(Source data)
------------------------------
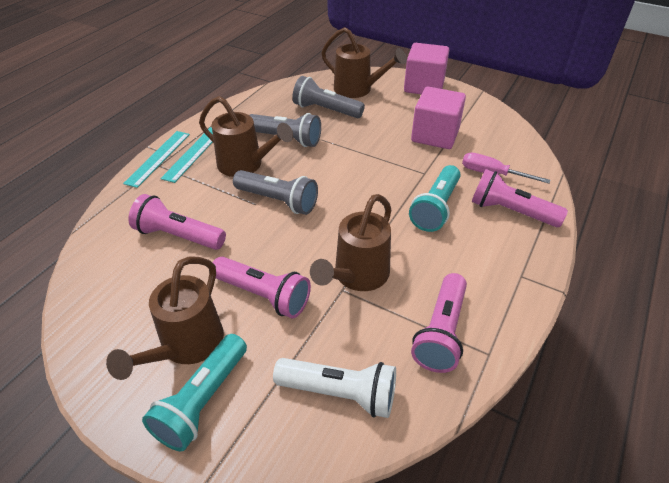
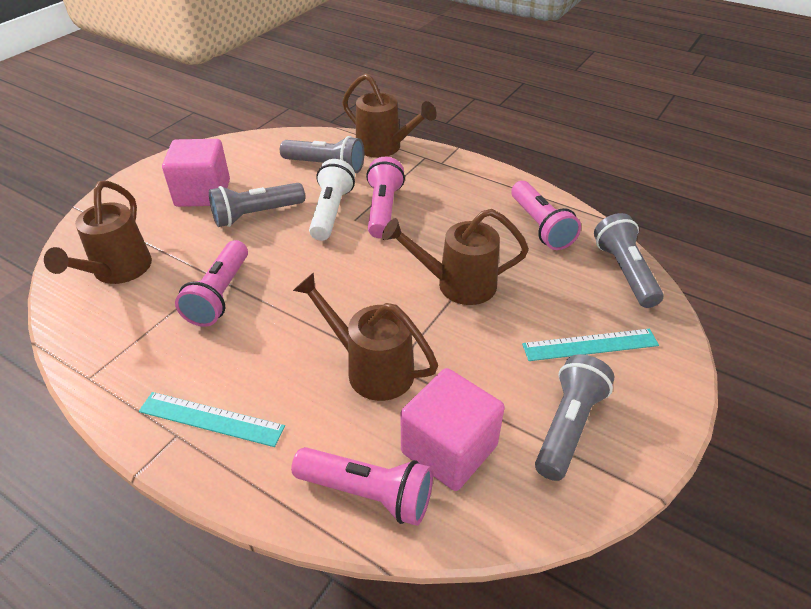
grey flashlight: 3 -> 4
pink screwdriver: 1 -> 0
turquoise flashlight: 2 -> 0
------------------------------
(Work to complete) Everything in the data except the pictures must be retyped exactly.

(Completed exercise)
grey flashlight: 3 -> 4
pink screwdriver: 1 -> 0
turquoise flashlight: 2 -> 0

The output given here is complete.